Change listing data:
_ _ _ _

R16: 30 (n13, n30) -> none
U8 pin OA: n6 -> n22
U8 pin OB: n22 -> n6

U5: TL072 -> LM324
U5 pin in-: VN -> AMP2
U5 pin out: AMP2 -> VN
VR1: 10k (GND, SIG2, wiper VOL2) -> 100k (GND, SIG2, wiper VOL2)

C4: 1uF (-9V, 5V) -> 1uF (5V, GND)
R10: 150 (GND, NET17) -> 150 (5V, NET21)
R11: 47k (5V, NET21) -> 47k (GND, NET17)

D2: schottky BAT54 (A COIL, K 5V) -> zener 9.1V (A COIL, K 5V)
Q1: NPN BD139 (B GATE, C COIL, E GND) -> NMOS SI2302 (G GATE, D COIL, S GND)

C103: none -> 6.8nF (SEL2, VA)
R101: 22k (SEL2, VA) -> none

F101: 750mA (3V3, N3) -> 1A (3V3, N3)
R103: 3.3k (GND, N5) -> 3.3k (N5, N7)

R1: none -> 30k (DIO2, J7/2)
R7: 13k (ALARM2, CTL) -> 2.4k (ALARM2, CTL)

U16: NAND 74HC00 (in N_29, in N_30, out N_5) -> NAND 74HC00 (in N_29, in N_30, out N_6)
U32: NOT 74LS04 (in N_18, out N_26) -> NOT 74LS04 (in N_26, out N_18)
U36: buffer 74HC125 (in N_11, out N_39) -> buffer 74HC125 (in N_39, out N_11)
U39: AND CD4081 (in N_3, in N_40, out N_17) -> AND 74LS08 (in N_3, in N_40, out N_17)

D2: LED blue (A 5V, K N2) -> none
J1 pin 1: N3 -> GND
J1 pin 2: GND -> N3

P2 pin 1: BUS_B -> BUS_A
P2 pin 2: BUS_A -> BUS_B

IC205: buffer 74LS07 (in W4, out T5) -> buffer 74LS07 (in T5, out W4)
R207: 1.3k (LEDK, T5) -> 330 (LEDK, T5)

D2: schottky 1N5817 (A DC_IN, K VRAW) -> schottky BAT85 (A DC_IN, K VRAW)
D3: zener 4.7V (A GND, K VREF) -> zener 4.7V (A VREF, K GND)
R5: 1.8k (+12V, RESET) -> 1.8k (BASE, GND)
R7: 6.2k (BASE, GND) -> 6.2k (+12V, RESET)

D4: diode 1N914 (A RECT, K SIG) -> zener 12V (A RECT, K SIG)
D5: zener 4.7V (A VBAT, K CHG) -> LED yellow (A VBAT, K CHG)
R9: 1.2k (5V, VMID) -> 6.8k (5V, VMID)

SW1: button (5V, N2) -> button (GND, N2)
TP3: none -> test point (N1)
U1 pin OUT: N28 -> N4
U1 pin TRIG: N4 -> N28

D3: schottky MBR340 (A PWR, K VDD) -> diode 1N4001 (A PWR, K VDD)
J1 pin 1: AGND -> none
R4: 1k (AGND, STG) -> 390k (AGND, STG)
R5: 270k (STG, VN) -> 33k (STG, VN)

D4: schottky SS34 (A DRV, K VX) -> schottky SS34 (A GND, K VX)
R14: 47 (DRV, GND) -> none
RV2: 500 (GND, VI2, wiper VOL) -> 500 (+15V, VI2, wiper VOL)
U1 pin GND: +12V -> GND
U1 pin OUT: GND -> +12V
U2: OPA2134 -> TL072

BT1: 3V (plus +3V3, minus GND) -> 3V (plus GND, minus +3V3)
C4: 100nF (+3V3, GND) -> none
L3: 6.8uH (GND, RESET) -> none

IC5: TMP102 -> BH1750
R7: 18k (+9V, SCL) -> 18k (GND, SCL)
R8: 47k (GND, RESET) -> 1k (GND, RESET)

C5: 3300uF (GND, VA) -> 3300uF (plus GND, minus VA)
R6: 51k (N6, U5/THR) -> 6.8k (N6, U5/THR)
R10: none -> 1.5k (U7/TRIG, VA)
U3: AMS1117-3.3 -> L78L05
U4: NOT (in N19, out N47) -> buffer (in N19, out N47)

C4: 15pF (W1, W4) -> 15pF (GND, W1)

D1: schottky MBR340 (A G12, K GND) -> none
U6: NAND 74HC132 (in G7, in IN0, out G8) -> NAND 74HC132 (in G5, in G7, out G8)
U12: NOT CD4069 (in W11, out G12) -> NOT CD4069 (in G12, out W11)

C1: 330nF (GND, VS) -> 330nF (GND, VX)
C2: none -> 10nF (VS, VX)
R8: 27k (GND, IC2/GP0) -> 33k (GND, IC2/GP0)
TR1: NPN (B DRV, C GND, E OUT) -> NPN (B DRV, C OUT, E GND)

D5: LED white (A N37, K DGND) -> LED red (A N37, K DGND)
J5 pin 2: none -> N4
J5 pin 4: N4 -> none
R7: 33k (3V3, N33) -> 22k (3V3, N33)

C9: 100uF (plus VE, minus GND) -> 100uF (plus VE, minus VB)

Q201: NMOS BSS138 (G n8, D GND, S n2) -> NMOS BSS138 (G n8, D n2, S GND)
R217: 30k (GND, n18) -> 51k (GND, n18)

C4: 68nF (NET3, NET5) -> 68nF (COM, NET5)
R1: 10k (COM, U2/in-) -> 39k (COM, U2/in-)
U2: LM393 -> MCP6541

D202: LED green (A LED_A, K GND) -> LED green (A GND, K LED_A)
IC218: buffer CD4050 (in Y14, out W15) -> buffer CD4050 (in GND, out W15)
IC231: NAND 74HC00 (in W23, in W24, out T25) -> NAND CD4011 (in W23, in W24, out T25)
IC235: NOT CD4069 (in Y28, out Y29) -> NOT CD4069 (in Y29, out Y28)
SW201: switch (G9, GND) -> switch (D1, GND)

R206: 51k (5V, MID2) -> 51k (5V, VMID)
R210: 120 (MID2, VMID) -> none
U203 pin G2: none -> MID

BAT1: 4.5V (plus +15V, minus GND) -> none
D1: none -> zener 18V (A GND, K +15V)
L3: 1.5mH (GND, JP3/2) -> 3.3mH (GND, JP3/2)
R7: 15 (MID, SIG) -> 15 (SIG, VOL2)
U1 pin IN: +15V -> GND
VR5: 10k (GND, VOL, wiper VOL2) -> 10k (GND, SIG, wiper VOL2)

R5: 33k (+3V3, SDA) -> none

_ _ _ _

ASSIGNMENT :: Reproduce each line of the entries in which the word "diode" is found.

ANSWER BOX ::
D4: diode 1N914 (A RECT, K SIG) -> zener 12V (A RECT, K SIG)
D3: schottky MBR340 (A PWR, K VDD) -> diode 1N4001 (A PWR, K VDD)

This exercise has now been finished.